The problem: Would you transcribe word for word every line from the one containing "IC1 pin in+: BUF -> STG2" to the end of the data, both ends included, and leave out the rest?

BEGIN Records for the exercise

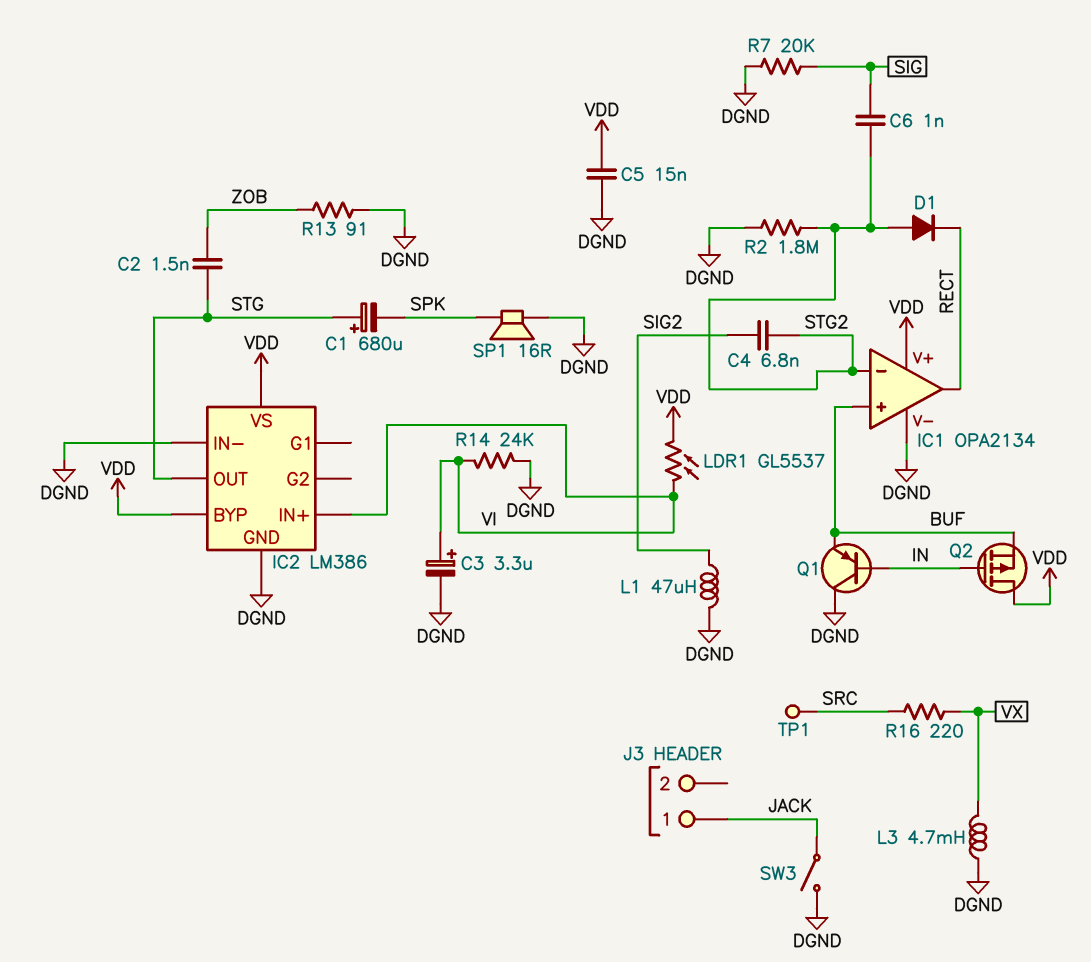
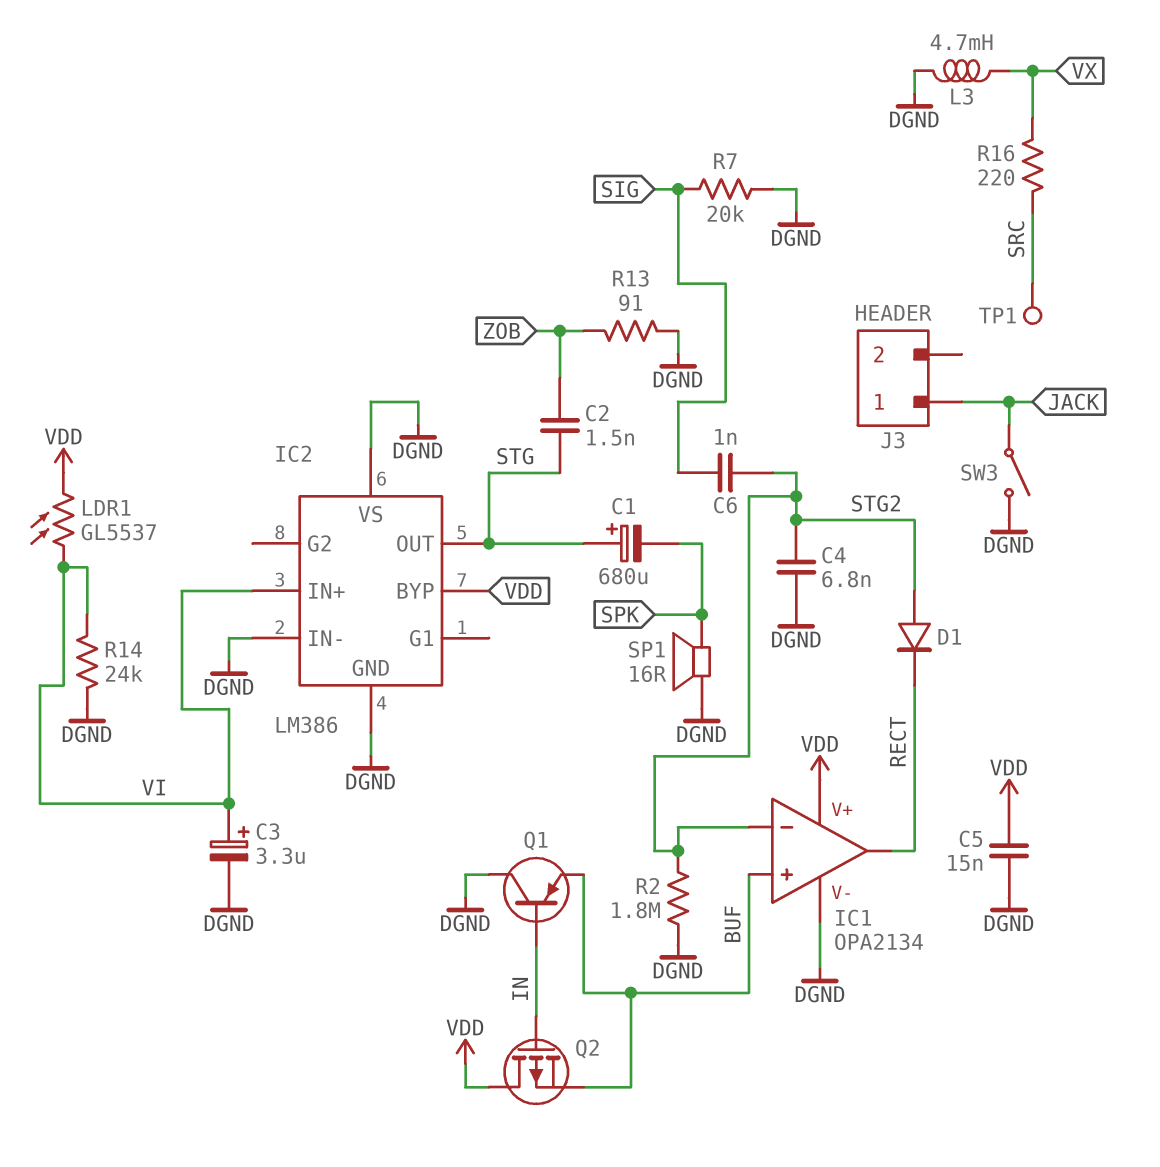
C4: 6.8nF (SIG2, STG2) -> 6.8nF (DGND, STG2)
IC2 pin VS: VDD -> DGND
L1: 47uH (DGND, SIG2) -> none

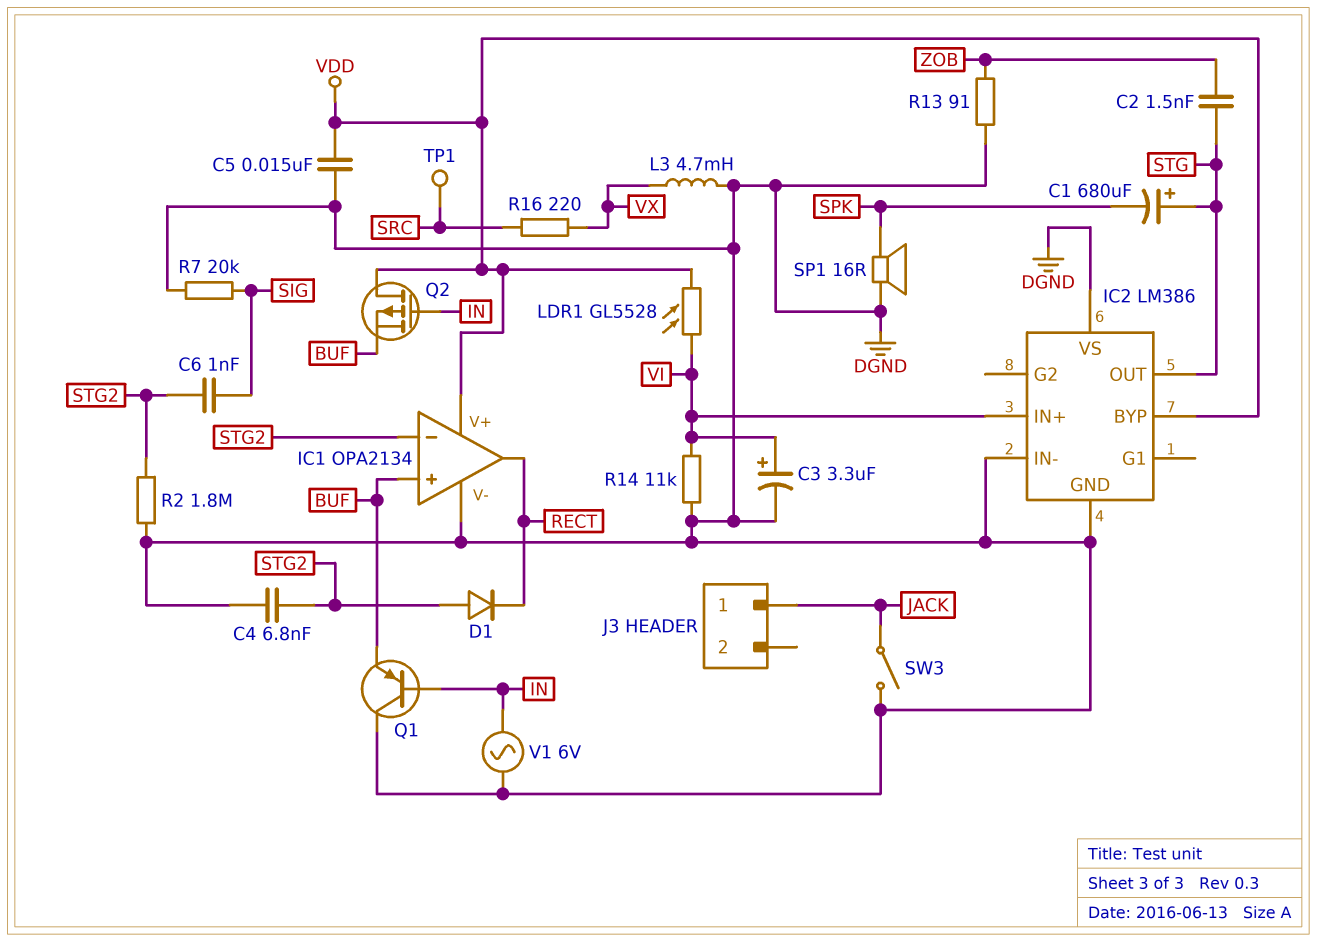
LDR1: GL5537 (VDD, VI) -> GL5528 (VDD, VI)
R14: 24k (DGND, VI) -> 11k (DGND, VI)
V1: none -> AC 6V (DGND, IN)

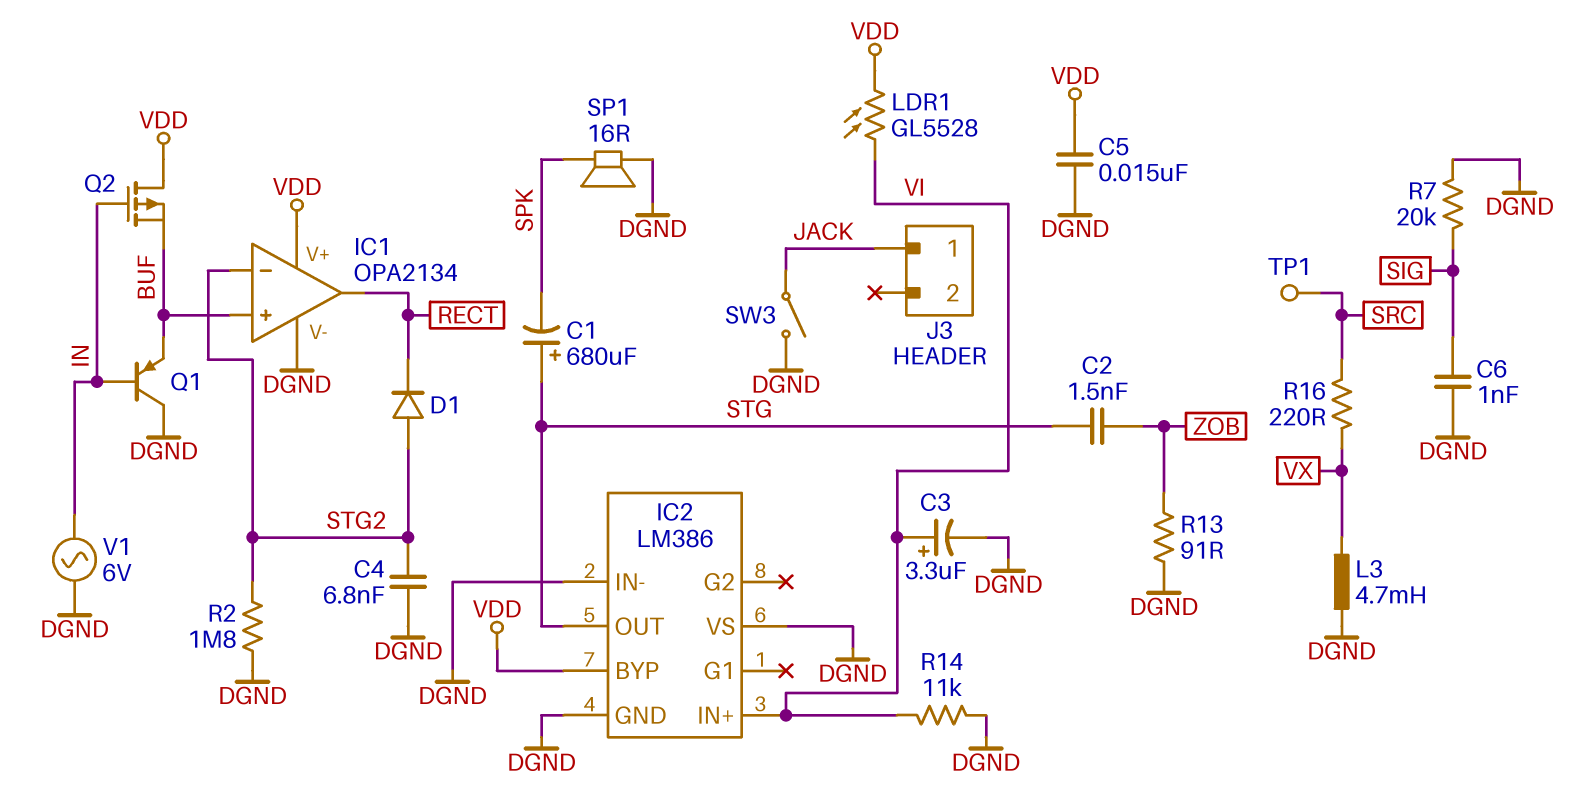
C6: 1nF (SIG, STG2) -> 1nF (DGND, SIG)

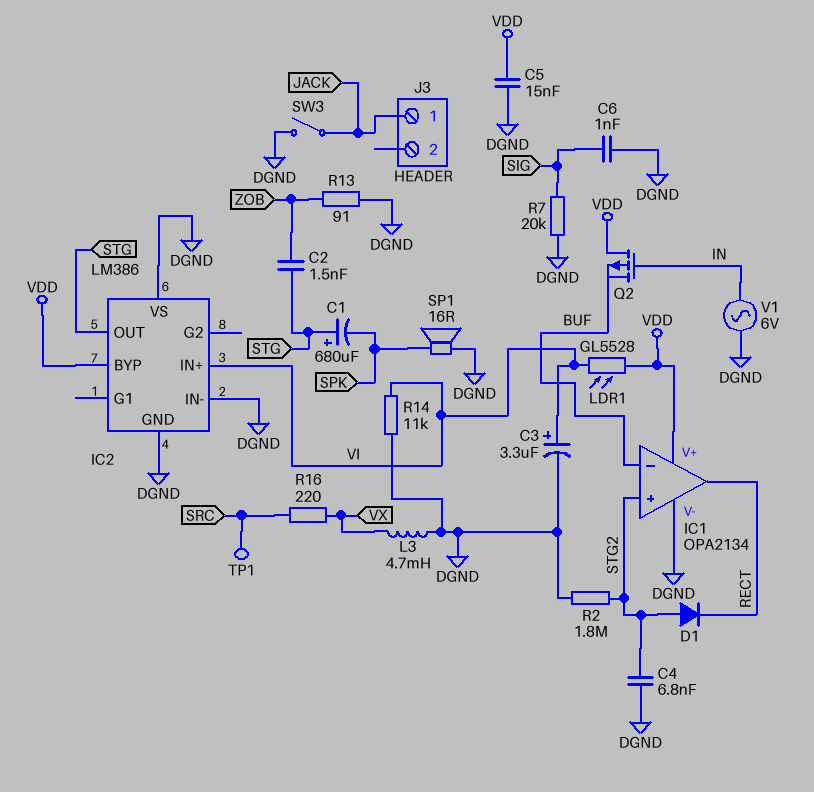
IC1 pin in+: BUF -> STG2
IC1 pin in-: STG2 -> BUF
Q1: PNP (B IN, C DGND, E BUF) -> none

END Records for the exercise

Answer to the exercise:
IC1 pin in+: BUF -> STG2
IC1 pin in-: STG2 -> BUF
Q1: PNP (B IN, C DGND, E BUF) -> none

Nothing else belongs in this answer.